(The task)
Every entry below should be repeated exactly; the pictures should not.

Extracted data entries
════
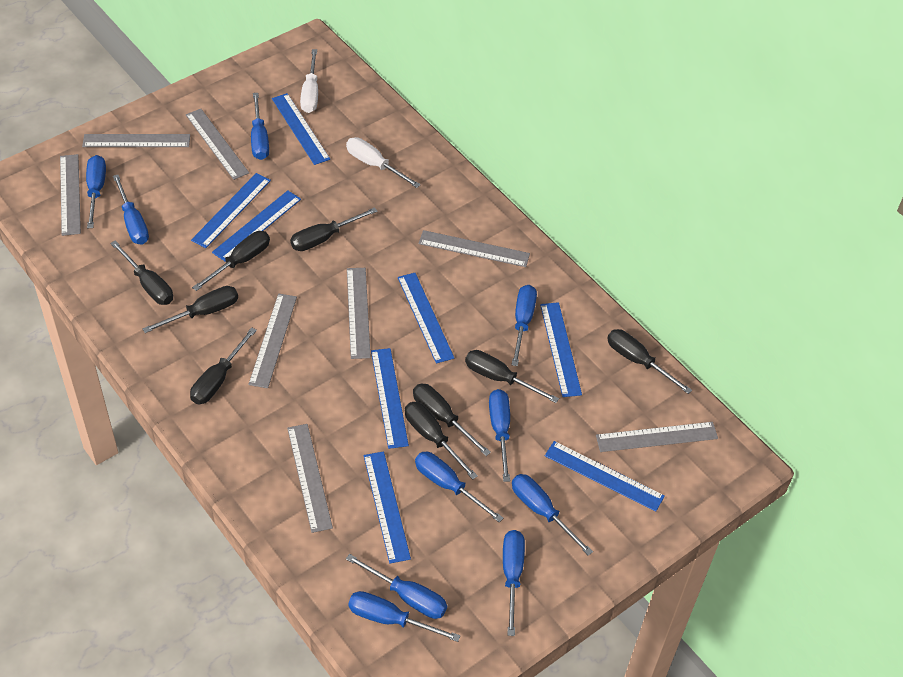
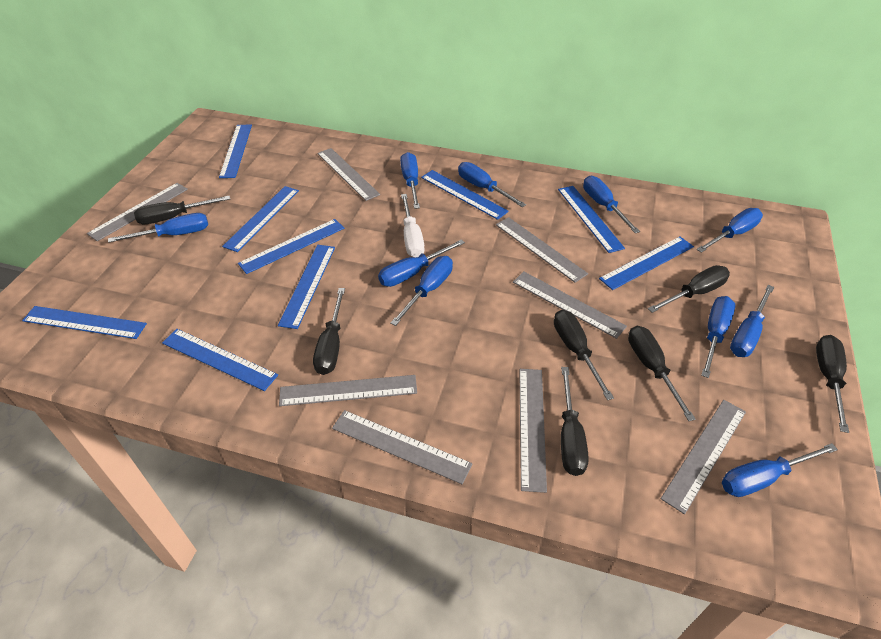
black screwdriver: 9 -> 7
blue ruler: 8 -> 9
white screwdriver: 2 -> 1

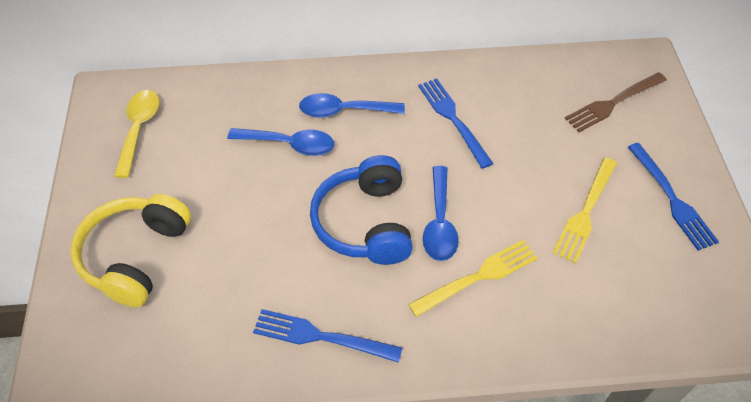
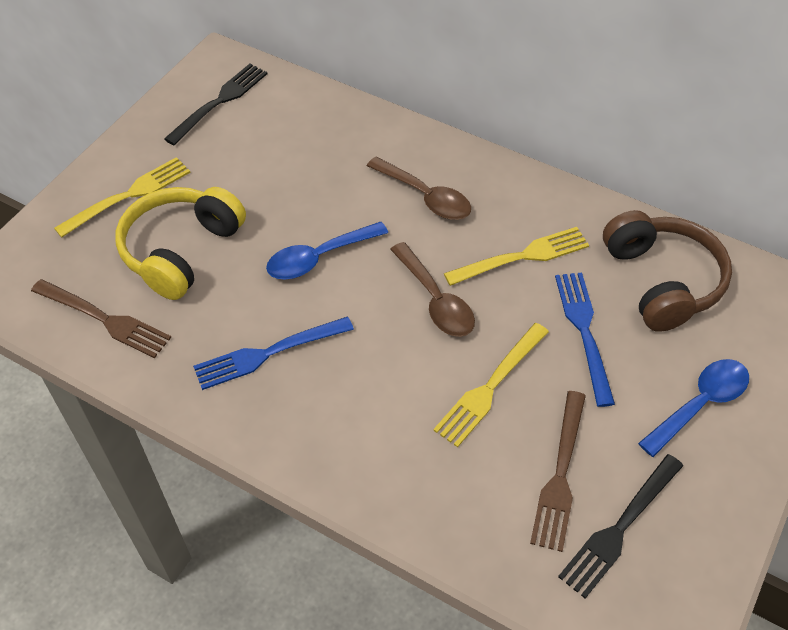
black fork: 0 -> 2
blue fork: 3 -> 2
blue headphones: 1 -> 0
blue spoon: 3 -> 2
brown fork: 1 -> 2
brown headphones: 0 -> 1
brown spoon: 0 -> 2
yellow fork: 2 -> 3
yellow spoon: 1 -> 0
════
(Output of the task)
black screwdriver: 9 -> 7
blue ruler: 8 -> 9
white screwdriver: 2 -> 1

black fork: 0 -> 2
blue fork: 3 -> 2
blue headphones: 1 -> 0
blue spoon: 3 -> 2
brown fork: 1 -> 2
brown headphones: 0 -> 1
brown spoon: 0 -> 2
yellow fork: 2 -> 3
yellow spoon: 1 -> 0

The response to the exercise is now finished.